• **Your assignment**:
Each line from the start of the data below through the one containing "IC3: TC118S -> MX1508" must be reproduced exactly.

• **Data extract**:
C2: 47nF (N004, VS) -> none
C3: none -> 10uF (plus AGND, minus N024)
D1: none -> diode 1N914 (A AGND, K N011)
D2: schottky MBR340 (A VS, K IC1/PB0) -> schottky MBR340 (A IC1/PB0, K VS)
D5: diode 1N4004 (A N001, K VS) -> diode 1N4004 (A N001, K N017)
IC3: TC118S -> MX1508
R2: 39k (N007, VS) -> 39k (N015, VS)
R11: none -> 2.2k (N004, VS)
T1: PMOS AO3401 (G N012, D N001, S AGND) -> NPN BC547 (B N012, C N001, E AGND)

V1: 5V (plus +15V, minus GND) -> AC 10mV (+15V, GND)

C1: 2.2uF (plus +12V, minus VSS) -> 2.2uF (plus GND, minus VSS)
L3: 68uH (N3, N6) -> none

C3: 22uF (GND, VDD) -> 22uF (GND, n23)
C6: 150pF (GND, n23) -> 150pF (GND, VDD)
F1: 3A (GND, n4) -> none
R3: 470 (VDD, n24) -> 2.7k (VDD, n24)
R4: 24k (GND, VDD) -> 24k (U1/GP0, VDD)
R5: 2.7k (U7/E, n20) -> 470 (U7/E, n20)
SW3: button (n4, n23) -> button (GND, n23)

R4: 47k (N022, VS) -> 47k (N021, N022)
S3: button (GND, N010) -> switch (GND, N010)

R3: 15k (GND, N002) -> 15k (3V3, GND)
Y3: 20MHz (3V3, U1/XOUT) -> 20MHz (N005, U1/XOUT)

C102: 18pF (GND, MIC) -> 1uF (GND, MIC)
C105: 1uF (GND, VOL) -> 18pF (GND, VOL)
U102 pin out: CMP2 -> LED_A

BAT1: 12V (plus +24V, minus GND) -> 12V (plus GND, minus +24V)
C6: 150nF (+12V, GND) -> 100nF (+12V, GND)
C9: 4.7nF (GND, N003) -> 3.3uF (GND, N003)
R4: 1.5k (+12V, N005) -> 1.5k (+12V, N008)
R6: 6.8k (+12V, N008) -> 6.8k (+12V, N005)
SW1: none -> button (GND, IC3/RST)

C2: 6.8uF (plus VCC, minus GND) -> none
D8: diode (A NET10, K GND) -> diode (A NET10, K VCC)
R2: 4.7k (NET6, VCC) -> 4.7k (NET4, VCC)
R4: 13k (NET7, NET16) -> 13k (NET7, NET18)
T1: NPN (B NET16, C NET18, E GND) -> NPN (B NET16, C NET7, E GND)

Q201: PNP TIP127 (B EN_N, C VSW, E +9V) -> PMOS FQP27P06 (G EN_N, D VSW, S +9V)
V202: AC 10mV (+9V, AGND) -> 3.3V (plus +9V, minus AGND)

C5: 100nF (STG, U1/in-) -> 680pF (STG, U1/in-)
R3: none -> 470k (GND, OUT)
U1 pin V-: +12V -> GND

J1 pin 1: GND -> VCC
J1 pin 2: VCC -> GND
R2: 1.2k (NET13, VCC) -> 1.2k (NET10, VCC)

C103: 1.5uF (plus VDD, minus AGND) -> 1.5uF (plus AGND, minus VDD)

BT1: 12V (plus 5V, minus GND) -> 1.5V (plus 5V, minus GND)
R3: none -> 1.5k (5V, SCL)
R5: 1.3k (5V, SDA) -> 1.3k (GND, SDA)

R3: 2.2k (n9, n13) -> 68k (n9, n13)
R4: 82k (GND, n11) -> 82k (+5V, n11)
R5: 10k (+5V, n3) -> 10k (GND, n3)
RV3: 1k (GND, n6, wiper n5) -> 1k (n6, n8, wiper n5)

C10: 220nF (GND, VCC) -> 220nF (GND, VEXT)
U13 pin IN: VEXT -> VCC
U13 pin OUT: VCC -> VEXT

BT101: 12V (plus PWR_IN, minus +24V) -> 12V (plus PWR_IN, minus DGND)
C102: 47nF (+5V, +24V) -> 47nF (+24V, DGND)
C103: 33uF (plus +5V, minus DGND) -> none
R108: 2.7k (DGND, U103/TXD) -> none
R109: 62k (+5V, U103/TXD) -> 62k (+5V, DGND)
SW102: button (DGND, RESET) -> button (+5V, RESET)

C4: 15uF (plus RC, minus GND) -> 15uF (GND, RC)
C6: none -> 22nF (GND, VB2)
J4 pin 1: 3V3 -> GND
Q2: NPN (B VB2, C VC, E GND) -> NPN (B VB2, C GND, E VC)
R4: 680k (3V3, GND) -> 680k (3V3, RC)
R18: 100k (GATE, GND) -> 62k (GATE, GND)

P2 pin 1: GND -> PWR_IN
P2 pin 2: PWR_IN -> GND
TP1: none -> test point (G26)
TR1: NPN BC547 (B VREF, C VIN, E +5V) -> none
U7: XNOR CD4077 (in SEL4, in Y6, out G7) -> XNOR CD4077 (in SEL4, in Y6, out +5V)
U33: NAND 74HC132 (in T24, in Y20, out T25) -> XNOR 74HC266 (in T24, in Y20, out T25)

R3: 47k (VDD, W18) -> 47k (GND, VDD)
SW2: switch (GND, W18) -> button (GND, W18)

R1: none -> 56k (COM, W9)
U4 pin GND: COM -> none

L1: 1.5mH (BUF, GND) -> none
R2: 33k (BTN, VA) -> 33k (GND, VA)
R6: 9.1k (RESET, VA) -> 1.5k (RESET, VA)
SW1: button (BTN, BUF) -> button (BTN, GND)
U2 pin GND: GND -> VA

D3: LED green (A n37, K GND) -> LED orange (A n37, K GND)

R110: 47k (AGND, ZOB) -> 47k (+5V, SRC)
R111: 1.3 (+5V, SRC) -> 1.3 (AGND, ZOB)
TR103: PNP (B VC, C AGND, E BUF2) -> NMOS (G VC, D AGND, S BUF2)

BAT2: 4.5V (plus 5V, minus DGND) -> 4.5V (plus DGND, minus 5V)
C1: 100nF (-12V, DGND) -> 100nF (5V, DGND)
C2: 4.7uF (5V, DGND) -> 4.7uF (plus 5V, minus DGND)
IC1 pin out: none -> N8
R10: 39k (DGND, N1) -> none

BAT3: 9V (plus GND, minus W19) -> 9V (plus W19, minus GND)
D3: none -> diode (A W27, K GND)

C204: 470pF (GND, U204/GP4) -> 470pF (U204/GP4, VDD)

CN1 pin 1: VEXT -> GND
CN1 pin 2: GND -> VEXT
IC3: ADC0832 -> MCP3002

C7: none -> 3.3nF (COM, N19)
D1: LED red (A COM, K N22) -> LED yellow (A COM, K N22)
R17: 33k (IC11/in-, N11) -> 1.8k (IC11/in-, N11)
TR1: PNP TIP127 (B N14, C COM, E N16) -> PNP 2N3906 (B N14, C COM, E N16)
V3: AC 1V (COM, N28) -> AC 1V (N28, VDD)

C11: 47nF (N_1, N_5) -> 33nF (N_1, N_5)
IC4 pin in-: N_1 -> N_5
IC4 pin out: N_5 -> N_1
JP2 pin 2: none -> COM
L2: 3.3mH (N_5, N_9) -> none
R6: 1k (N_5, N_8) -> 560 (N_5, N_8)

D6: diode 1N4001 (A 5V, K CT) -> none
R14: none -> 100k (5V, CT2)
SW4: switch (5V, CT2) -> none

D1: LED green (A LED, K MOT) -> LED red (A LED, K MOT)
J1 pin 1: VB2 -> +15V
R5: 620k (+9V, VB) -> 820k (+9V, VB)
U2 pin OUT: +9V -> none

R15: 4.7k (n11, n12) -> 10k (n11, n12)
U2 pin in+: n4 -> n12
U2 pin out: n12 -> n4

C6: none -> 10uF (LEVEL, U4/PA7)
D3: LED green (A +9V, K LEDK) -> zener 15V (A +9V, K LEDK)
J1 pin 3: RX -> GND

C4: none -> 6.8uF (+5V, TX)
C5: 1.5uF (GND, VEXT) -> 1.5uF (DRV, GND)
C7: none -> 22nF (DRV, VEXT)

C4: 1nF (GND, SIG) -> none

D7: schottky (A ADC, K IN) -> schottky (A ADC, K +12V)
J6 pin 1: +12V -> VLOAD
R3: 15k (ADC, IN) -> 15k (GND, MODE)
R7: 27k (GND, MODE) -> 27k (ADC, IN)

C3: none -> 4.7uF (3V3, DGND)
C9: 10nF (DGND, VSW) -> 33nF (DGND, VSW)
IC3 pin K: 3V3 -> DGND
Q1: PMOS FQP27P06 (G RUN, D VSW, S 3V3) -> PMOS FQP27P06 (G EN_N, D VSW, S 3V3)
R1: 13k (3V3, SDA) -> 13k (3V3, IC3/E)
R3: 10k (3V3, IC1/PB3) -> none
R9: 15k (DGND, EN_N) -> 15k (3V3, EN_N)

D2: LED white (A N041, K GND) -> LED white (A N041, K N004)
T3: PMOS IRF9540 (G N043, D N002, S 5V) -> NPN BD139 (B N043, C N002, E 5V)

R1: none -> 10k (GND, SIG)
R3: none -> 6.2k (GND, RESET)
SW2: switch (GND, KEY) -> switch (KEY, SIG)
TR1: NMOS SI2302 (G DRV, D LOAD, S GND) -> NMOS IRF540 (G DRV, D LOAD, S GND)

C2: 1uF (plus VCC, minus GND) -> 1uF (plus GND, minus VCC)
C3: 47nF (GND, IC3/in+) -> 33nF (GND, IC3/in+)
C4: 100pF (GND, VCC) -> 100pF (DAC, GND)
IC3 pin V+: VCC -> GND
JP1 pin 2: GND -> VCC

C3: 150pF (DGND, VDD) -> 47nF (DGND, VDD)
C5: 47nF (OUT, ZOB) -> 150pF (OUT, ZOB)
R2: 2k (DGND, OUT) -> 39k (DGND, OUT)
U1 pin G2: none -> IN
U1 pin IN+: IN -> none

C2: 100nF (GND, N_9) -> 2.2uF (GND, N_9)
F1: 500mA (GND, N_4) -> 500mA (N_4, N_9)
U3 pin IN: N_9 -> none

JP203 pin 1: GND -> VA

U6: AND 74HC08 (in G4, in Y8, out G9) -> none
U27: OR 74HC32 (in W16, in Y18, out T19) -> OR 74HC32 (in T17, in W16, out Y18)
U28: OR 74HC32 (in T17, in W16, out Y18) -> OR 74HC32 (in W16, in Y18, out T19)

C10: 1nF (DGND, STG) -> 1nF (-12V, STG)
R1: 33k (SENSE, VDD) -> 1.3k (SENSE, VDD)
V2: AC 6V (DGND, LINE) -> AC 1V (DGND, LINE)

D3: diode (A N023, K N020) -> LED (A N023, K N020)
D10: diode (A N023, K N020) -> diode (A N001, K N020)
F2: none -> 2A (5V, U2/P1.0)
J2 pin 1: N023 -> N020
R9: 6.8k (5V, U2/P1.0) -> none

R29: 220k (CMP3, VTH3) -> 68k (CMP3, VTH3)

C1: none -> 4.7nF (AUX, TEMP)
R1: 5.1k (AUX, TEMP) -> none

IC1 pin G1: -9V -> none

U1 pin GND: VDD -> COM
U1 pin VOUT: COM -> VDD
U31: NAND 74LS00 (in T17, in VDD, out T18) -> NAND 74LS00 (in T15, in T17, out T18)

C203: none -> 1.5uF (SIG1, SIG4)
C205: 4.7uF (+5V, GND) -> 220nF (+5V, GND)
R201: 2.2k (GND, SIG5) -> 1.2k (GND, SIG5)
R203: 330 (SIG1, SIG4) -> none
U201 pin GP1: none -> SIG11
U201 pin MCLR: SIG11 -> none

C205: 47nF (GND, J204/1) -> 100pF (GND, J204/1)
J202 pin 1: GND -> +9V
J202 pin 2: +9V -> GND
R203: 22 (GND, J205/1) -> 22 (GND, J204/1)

• **Solution to the exercise**:
C2: 47nF (N004, VS) -> none
C3: none -> 10uF (plus AGND, minus N024)
D1: none -> diode 1N914 (A AGND, K N011)
D2: schottky MBR340 (A VS, K IC1/PB0) -> schottky MBR340 (A IC1/PB0, K VS)
D5: diode 1N4004 (A N001, K VS) -> diode 1N4004 (A N001, K N017)
IC3: TC118S -> MX1508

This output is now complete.